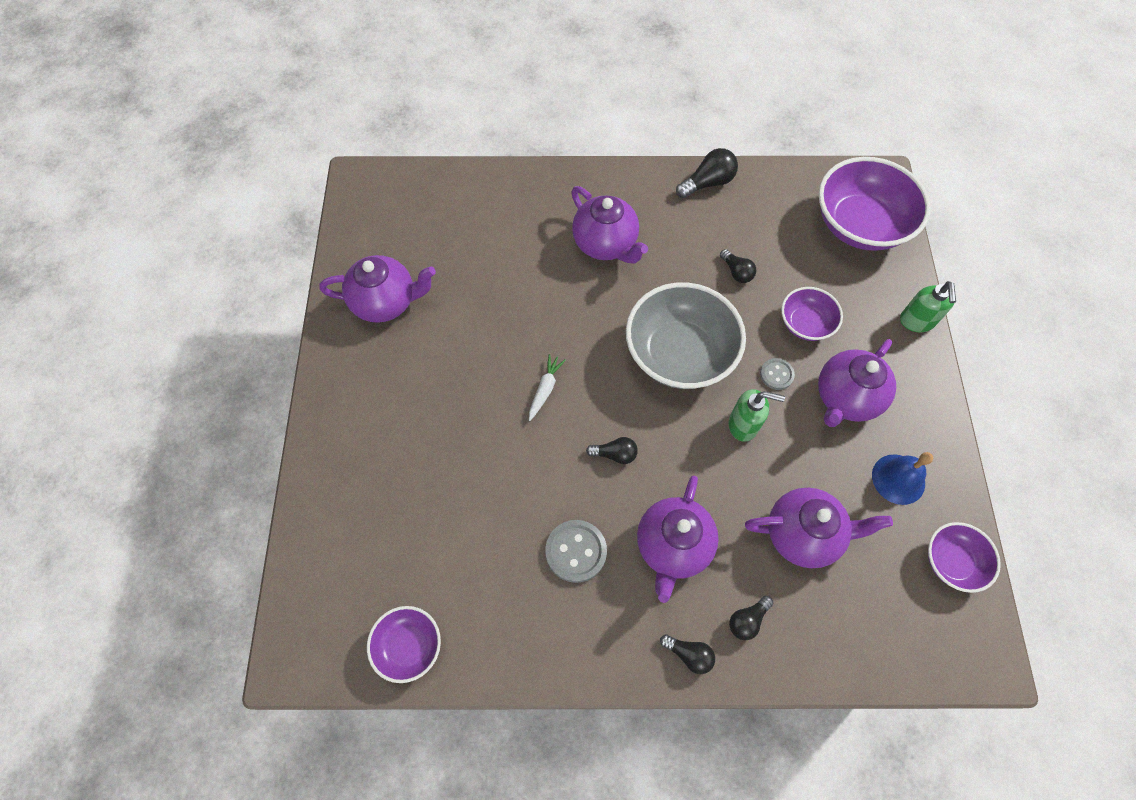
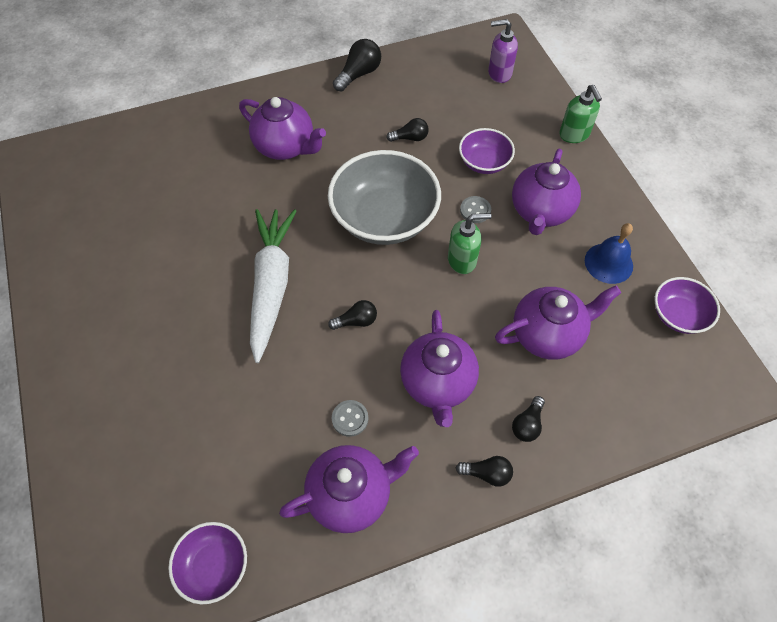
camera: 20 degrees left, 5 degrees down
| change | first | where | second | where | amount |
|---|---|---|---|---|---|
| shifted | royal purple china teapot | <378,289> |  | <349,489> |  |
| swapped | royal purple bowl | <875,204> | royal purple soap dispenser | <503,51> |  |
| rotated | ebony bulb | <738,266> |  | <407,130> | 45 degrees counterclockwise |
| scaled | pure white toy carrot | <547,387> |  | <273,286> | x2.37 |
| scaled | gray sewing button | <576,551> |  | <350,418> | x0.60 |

Exercise brief: Please return the material above unchanged, with every picture removed.

Written answer:
camera: 20 degrees left, 5 degrees down
| change | first | where | second | where | amount |
|---|---|---|---|---|---|
| shifted | royal purple china teapot | <378,289> |  | <349,489> |  |
| swapped | royal purple bowl | <875,204> | royal purple soap dispenser | <503,51> |  |
| rotated | ebony bulb | <738,266> |  | <407,130> | 45 degrees counterclockwise |
| scaled | pure white toy carrot | <547,387> |  | <273,286> | x2.37 |
| scaled | gray sewing button | <576,551> |  | <350,418> | x0.60 |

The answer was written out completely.